STORED DATA
##############################

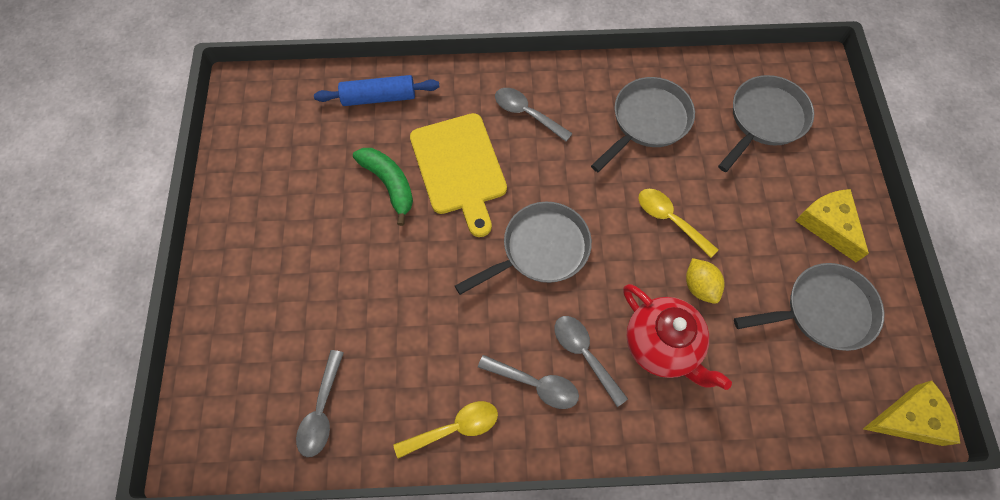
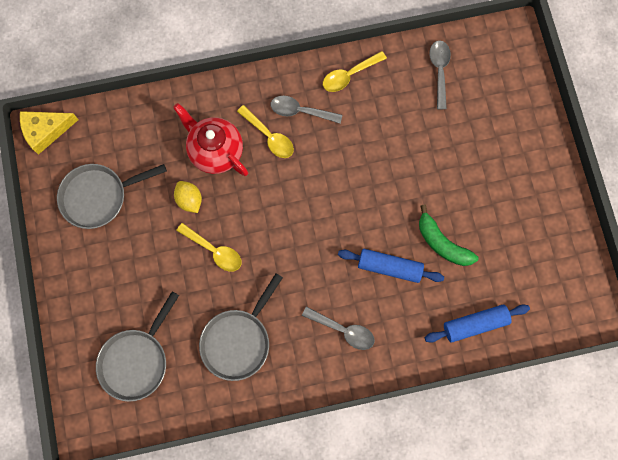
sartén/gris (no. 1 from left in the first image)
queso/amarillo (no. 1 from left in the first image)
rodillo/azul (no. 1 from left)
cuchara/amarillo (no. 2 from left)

##############################

PROBLEM REQUIREMENTS
Your task is to set down exactly the lines from the line containing "rodillo/azul (no. 1 from left)" to the end of the data above, including both ends.

ANSWER TO THE EXERCISE
rodillo/azul (no. 1 from left)
cuchara/amarillo (no. 2 from left)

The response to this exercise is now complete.